(RECORDED DATA)

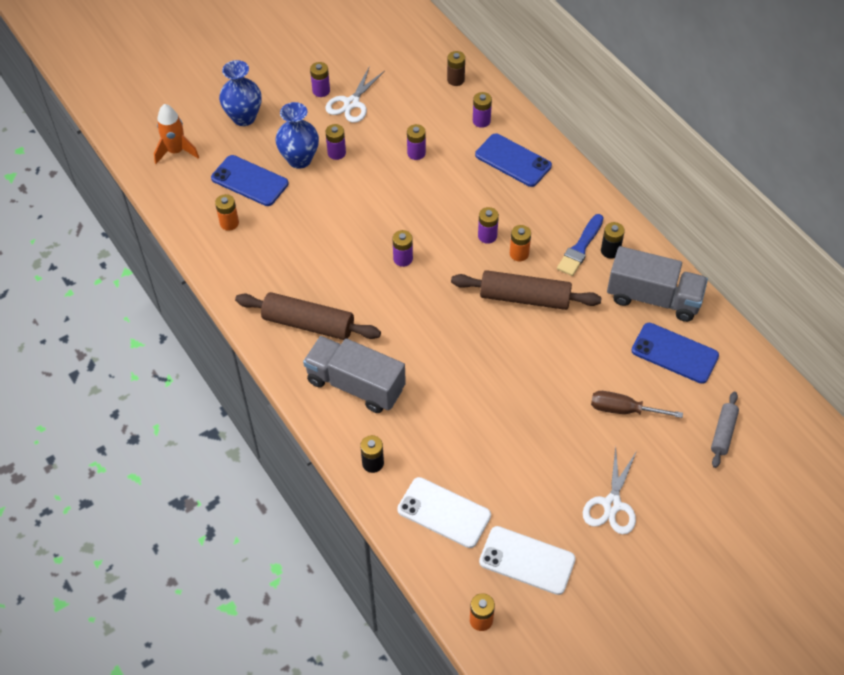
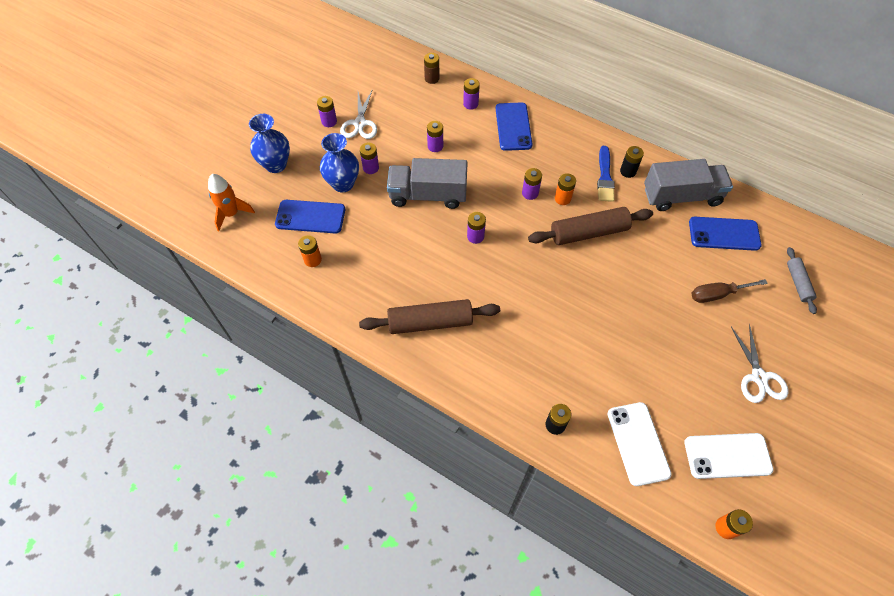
camera: 25 degrees left, 5 degrees up
(355, 385) = (500, 360): grey truck -> grey truck (428, 195)
(444, 512) = (638, 443): white phone -> white phone turned 75 degrees clockwise
(513, 160) = (513, 127): blue phone -> blue phone turned 75 degrees clockwise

(End RECORDED DATA)

THE PROBLEM. Once the lines holding the word "clockwise" in the material above are counted, report that number by itself.

ANSWER FOR THE TASK. 2